**Supplied material**.
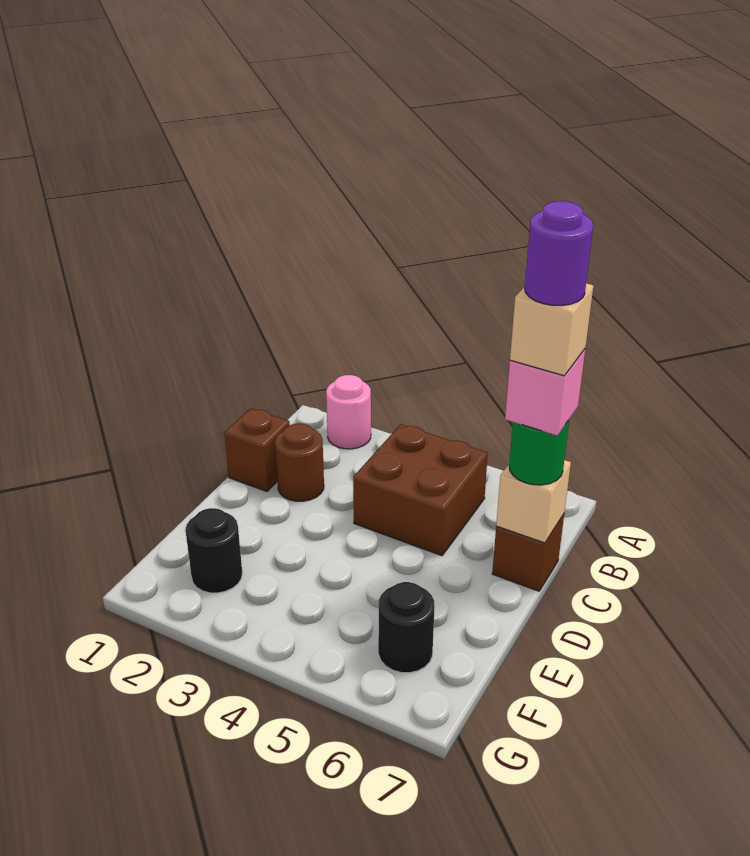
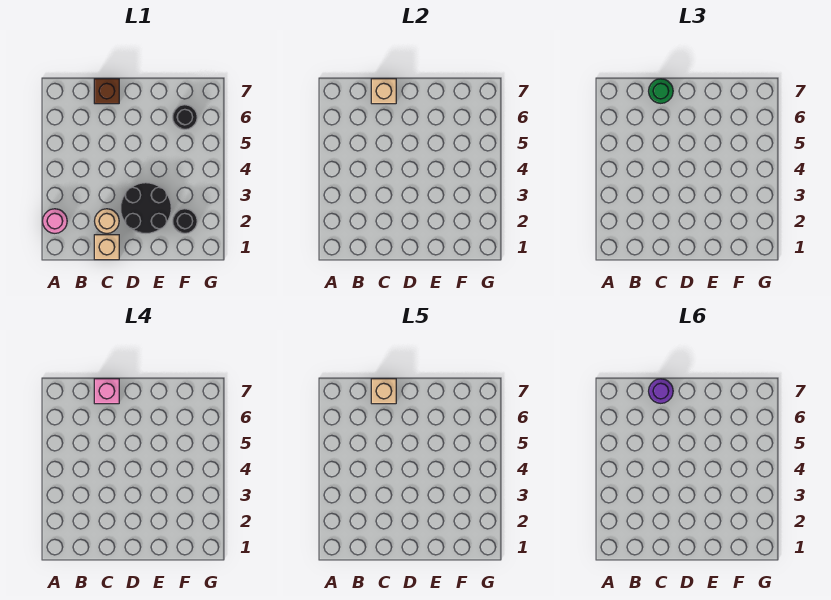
brown brick B4:C5 level 1 -> none
brown brick C1 level 1 -> tan brick C1 level 1
brown round brick C2 level 1 -> tan round brick C2 level 1
none -> black round brick D2:E3 level 1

**Task goal**.
Return the material as it stands. Leave out the pictures.

**Completed task**.
brown brick B4:C5 level 1 -> none
brown brick C1 level 1 -> tan brick C1 level 1
brown round brick C2 level 1 -> tan round brick C2 level 1
none -> black round brick D2:E3 level 1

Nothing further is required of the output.